TASK STATEMENT.
Find the line in the data below that contains "green screwdriver [417,337,477,362]". Return that line and all the lines after it, unchanged.

PROVIDED RECORDS.
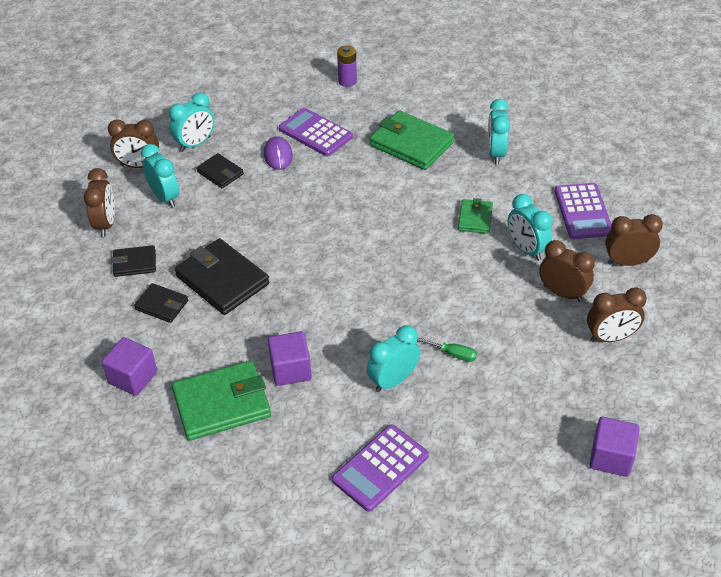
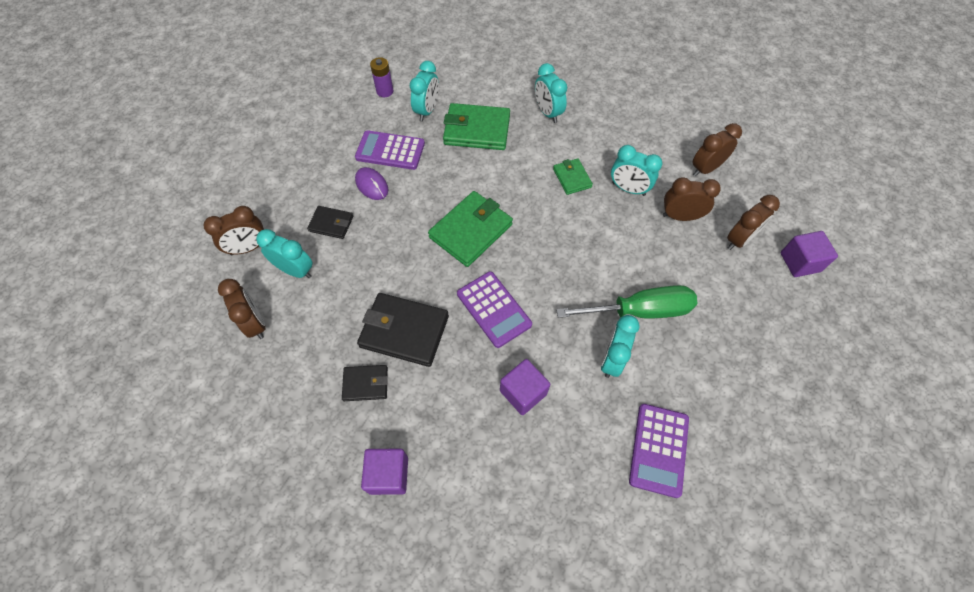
camera: 30 degrees left, 15 degrees up
black wallet [111,245,156,277] -> none
turquoise clock [169,92,215,152] -> turquoise clock moved to [410,61,439,121]
green wallet [172,360,271,441] -> green wallet moved to [428,191,513,267]
green screwdriver [417,337,477,362] -> green screwdriver [556,285,697,319], size x2.37
purple calculator [555,183,611,239] -> purple calculator moved to [457,271,532,348]
purple cube [589,417,640,477] -> purple cube moved to [780,231,838,277]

OUTPUT BELOW.
green screwdriver [417,337,477,362] -> green screwdriver [556,285,697,319], size x2.37
purple calculator [555,183,611,239] -> purple calculator moved to [457,271,532,348]
purple cube [589,417,640,477] -> purple cube moved to [780,231,838,277]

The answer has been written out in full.